◆ **Supplied entries**
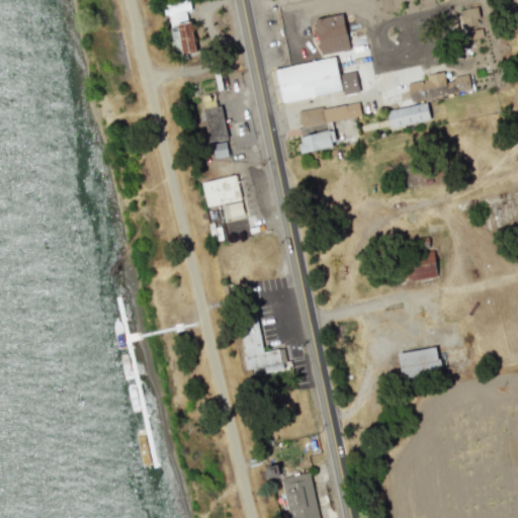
[(172,0),(162,2),(164,14),(168,14),(172,39),(178,38),(181,56),(194,54),(187,10),(189,10),(187,0),(172,0)]
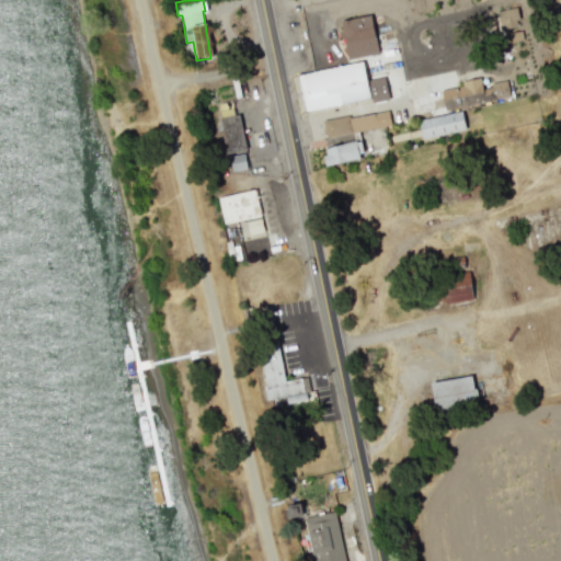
[(516,7),(494,12),(499,31),(522,25),(516,7)]
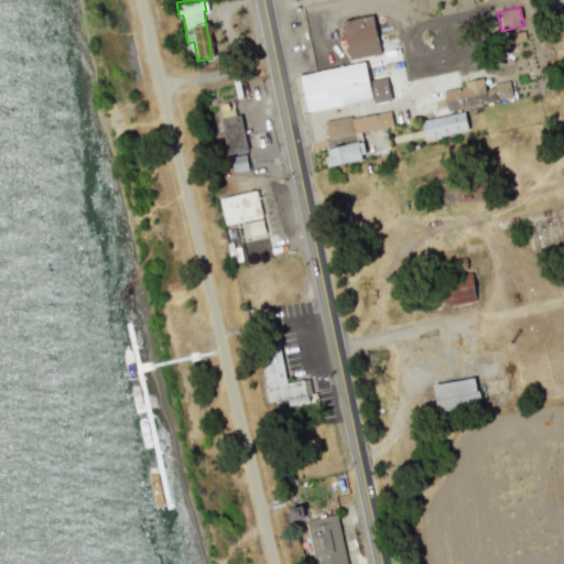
[(381,52),(371,14),(340,22),(349,60),(381,52)]
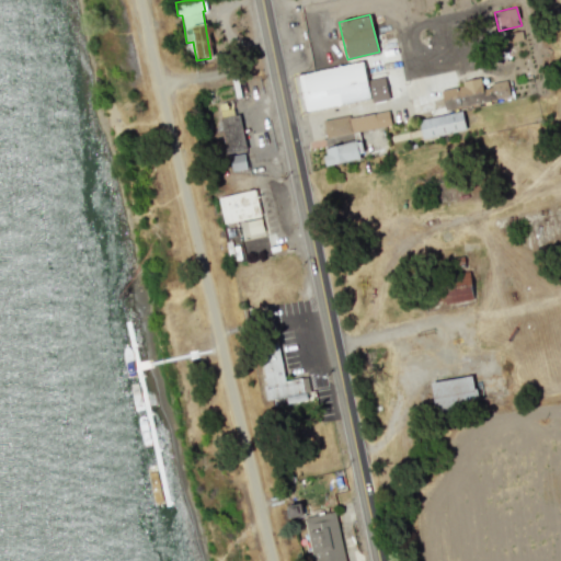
[(371,99),(371,102),(389,99),(385,77),(366,80),(363,63),(298,72),(304,110),(371,99)]
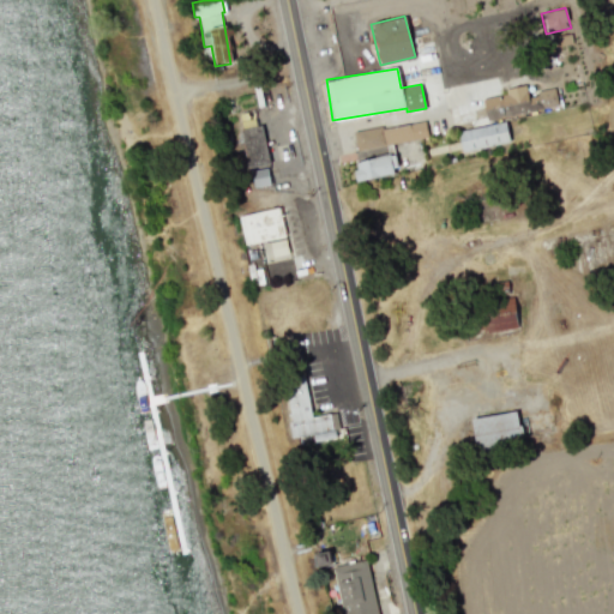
[(486,119),(558,107),(554,88),(536,90),(536,95),(528,96),(527,88),(482,96),(486,119)]
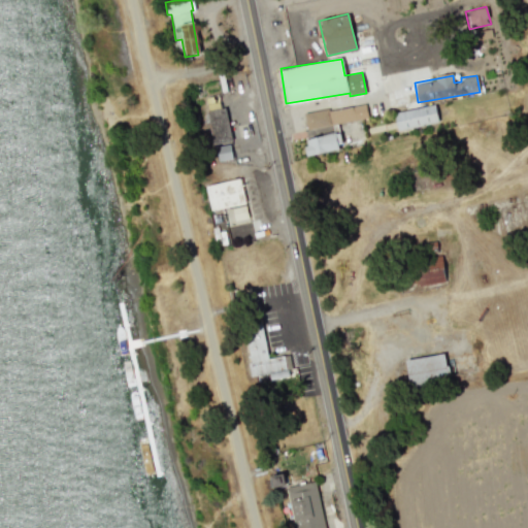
[(304,113),(306,129),(367,118),(365,103),(304,113)]
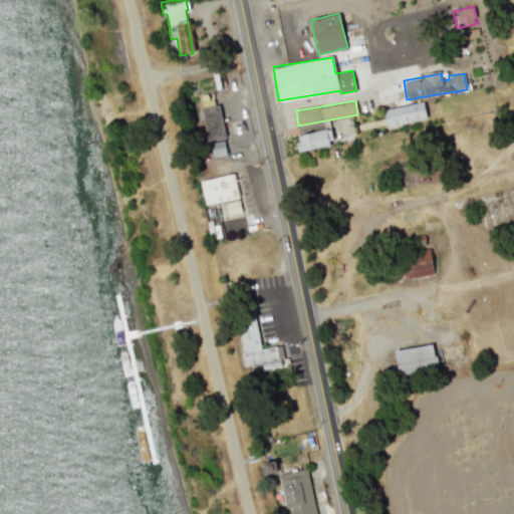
[(427,119),(425,102),(383,108),(386,125),(427,119)]
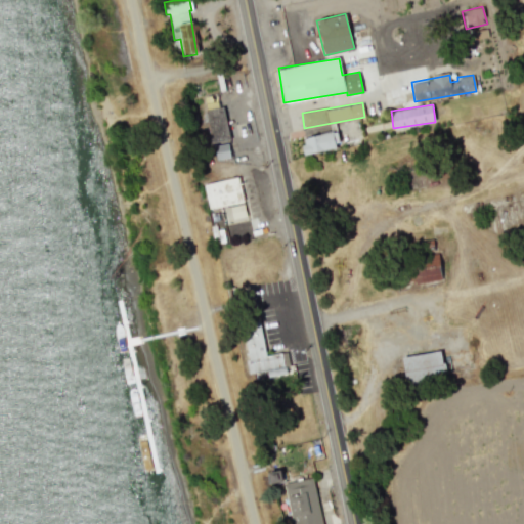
[(216,160),(230,157),(228,143),(214,145),(216,160)]
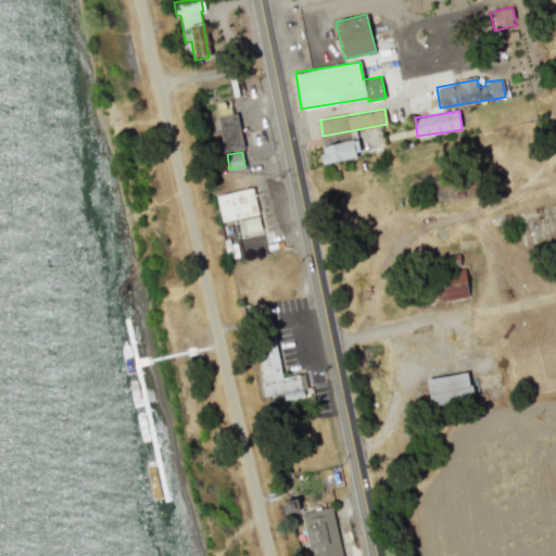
[(215,196),(220,222),(243,217),(247,232),(261,229),(253,188),(215,196)]
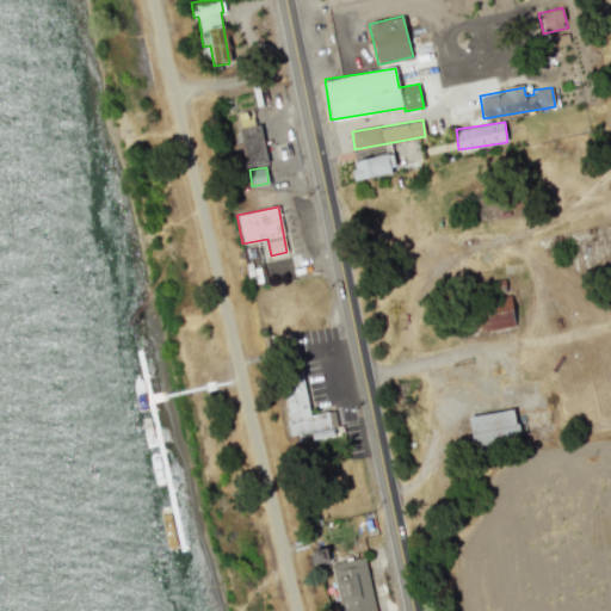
[(481,318),(483,331),(514,325),(512,313),(481,318)]
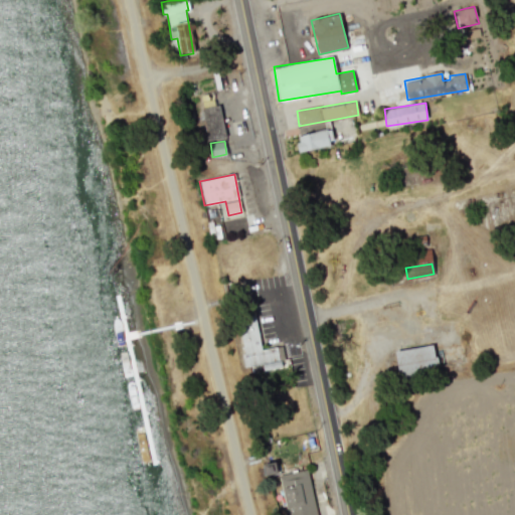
[(263,370),(281,367),(277,347),(261,350),(254,317),(237,320),(244,366),(262,363),(263,370)]
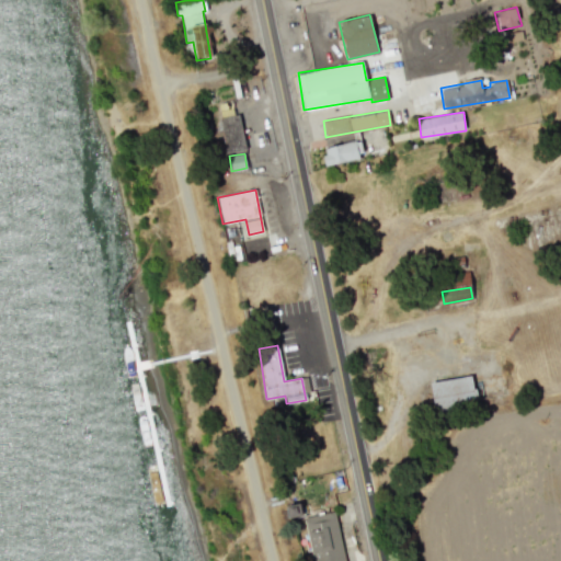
[(435,411),(477,403),(472,375),(430,382),(435,411)]
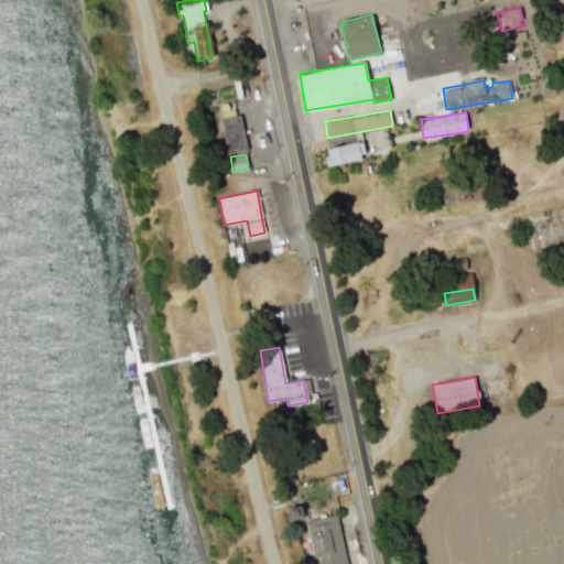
[(289,520),(304,519),(303,506),(289,507),(289,520)]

◆ **Assignment**
Hand back every line of the material, exactly, without the pictures.

◆ **Response to this exercise**
[(172,0),(162,2),(164,14),(168,14),(172,39),(178,38),(181,56),(194,54),(187,10),(189,10),(187,0),(172,0)]
[(516,7),(494,12),(499,31),(522,25),(516,7)]
[(381,52),(371,14),(340,22),(349,60),(381,52)]
[(371,99),(371,102),(389,99),(385,77),(366,80),(363,63),(298,72),(304,110),(371,99)]
[(486,119),(558,107),(554,88),(536,90),(536,95),(528,96),(527,88),(482,96),(486,119)]
[(304,113),(306,129),(367,118),(365,103),(304,113)]
[(427,119),(425,102),(383,108),(386,125),(427,119)]
[(216,160),(230,157),(228,143),(214,145),(216,160)]
[(215,196),(220,222),(243,217),(247,232),(261,229),(253,188),(215,196)]
[(481,318),(483,331),(514,325),(512,313),(481,318)]
[(263,370),(281,367),(277,347),(261,350),(254,317),(237,320),(244,366),(262,363),(263,370)]
[(435,411),(477,403),(472,375),(430,382),(435,411)]
[(289,520),(304,519),(303,506),(289,507),(289,520)]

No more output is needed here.